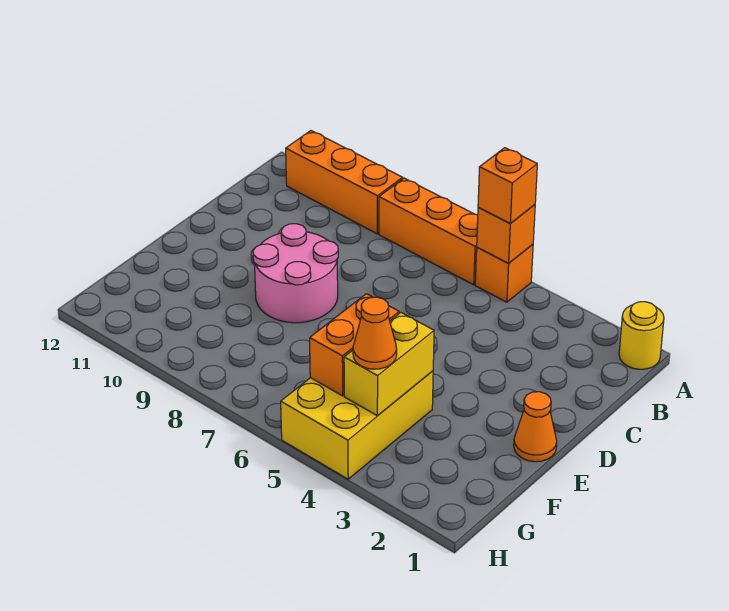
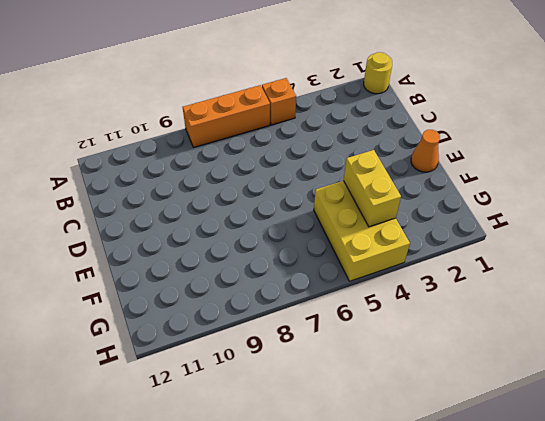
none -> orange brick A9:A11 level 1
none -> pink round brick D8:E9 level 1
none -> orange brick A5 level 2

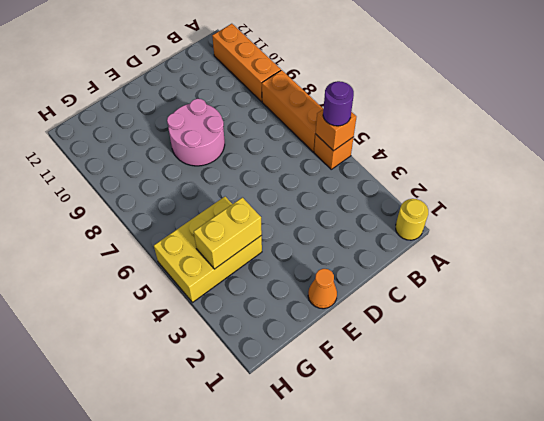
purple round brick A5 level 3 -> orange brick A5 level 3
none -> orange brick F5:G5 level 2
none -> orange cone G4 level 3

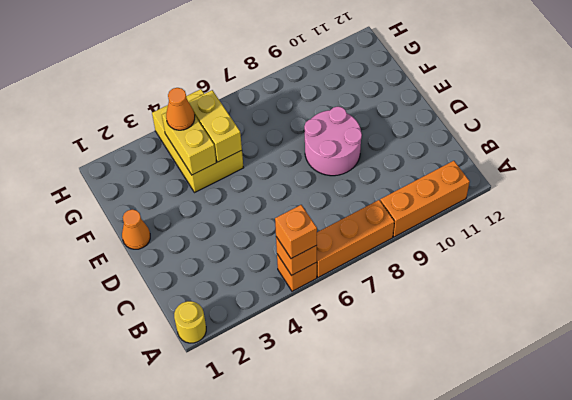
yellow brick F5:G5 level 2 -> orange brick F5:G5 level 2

============================================================

#### Assignment
Every line of the material should be repeated precisely; pictures are to be excluded.

#### Task answer
none -> orange brick A9:A11 level 1
none -> pink round brick D8:E9 level 1
none -> orange brick A5 level 2

purple round brick A5 level 3 -> orange brick A5 level 3
none -> orange brick F5:G5 level 2
none -> orange cone G4 level 3

yellow brick F5:G5 level 2 -> orange brick F5:G5 level 2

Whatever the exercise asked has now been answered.